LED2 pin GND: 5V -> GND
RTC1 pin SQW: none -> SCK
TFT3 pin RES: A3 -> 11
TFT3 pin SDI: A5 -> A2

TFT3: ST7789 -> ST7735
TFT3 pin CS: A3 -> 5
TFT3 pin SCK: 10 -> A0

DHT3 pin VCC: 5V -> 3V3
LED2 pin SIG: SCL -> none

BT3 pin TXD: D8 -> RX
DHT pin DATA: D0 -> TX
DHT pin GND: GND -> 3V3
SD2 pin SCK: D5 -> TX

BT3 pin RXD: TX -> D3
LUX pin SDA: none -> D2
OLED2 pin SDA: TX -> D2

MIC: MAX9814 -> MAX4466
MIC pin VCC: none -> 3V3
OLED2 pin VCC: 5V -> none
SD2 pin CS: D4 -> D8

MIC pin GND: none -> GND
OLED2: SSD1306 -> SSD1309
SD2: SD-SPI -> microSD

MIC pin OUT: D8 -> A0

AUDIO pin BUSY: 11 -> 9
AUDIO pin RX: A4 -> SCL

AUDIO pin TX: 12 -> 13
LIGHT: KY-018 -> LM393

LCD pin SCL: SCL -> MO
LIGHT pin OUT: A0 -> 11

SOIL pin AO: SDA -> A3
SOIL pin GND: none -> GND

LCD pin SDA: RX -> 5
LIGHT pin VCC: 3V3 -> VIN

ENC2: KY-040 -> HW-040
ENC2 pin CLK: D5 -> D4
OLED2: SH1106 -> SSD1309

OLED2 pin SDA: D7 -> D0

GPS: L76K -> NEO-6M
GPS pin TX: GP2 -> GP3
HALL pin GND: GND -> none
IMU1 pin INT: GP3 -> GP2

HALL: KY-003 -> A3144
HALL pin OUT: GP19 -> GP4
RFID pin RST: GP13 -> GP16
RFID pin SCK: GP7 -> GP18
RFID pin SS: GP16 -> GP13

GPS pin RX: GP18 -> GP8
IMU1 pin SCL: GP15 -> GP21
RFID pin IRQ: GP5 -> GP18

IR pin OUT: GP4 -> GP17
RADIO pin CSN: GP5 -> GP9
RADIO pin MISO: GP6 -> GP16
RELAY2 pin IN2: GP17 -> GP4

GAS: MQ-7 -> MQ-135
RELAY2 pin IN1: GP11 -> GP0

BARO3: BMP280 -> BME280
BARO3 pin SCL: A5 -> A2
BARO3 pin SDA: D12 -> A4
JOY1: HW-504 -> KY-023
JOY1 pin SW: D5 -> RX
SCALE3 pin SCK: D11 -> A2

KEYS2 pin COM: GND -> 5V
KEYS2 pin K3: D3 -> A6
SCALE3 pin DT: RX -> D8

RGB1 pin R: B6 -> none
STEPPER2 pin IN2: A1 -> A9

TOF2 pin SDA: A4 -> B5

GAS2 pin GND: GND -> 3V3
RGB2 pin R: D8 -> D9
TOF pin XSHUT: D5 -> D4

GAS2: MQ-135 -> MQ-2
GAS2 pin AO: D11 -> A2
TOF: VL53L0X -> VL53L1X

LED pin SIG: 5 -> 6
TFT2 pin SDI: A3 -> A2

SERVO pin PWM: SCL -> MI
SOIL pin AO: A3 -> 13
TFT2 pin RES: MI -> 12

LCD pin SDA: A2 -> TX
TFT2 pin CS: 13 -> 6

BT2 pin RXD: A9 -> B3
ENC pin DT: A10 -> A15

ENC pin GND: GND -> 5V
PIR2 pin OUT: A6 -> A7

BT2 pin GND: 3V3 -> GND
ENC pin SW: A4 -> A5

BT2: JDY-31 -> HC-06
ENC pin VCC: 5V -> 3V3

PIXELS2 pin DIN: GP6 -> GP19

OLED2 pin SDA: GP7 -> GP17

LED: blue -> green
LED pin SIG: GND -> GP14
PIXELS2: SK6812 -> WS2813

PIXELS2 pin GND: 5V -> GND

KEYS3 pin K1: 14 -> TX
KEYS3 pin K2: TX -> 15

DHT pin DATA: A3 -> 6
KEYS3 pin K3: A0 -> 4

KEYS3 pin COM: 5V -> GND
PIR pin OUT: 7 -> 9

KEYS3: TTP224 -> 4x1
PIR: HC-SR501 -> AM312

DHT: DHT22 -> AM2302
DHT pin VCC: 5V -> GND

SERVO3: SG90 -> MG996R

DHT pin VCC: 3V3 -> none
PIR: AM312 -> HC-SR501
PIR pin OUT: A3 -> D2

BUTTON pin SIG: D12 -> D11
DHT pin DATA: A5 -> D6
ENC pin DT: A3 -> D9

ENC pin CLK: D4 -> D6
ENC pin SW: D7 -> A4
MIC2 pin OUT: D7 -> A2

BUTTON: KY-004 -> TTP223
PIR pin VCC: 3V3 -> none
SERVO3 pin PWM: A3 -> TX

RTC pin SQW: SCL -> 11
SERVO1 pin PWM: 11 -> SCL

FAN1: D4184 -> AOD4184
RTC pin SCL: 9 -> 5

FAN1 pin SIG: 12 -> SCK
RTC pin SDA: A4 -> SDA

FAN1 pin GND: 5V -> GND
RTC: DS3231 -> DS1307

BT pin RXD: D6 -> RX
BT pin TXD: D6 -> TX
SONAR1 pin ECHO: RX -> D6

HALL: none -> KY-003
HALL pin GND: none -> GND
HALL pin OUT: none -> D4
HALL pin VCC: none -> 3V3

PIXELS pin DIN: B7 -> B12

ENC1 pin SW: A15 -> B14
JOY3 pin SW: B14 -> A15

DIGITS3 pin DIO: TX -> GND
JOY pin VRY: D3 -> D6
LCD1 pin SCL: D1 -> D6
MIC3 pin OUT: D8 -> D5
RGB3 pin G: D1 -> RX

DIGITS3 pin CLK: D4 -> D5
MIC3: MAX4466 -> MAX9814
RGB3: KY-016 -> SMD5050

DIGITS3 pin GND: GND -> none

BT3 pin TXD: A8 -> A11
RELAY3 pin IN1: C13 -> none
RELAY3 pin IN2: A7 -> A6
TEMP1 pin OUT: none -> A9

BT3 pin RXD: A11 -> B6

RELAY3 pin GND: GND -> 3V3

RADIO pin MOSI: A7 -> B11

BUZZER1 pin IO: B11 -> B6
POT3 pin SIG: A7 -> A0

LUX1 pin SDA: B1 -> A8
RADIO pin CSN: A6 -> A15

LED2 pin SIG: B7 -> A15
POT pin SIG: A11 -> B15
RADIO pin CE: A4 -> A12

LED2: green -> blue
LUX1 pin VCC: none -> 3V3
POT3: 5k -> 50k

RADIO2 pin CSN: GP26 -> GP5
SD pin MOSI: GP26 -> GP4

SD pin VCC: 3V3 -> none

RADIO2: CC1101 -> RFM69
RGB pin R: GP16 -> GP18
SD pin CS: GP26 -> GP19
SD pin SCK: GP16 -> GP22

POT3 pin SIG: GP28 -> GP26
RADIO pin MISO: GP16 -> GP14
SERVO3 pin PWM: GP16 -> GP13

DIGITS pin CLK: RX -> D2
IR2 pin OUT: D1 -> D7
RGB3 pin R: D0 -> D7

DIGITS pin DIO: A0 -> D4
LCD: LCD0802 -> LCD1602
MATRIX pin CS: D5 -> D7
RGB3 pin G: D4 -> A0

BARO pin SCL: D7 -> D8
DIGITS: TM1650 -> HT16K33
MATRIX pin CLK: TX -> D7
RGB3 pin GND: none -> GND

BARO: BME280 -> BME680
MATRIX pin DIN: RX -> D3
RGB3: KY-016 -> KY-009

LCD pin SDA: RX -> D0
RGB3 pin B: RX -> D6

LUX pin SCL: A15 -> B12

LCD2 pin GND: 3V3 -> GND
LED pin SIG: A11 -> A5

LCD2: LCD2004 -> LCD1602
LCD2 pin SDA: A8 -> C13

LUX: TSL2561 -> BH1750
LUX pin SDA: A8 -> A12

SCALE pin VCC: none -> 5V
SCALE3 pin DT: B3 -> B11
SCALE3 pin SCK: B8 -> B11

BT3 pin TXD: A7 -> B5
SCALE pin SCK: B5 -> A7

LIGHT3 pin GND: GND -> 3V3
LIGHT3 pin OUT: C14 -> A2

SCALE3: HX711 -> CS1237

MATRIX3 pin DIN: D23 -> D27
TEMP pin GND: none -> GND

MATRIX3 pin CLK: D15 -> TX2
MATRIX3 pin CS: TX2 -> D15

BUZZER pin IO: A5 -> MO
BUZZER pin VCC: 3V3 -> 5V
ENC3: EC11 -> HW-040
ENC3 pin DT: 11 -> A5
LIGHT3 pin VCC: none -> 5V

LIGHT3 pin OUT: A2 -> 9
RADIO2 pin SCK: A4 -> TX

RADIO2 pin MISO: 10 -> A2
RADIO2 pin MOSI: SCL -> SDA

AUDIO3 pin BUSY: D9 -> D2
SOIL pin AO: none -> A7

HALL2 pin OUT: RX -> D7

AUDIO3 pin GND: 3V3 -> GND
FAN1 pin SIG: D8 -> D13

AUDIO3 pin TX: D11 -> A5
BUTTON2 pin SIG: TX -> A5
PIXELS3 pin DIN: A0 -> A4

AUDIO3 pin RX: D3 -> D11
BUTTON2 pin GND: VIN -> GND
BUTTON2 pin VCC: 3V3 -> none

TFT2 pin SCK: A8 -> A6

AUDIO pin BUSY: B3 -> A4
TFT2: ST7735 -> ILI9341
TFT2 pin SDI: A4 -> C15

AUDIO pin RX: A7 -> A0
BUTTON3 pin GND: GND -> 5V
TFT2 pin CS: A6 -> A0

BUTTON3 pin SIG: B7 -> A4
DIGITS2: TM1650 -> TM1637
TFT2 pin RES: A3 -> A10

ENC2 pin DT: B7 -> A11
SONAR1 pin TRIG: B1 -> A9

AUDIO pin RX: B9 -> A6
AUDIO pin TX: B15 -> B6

────────

> [INSTRUCTIONS FOR THE TASK]: Please state how many lines in the entries above include the word "MOSI", giving only the number.

> [RESPONSE]: 3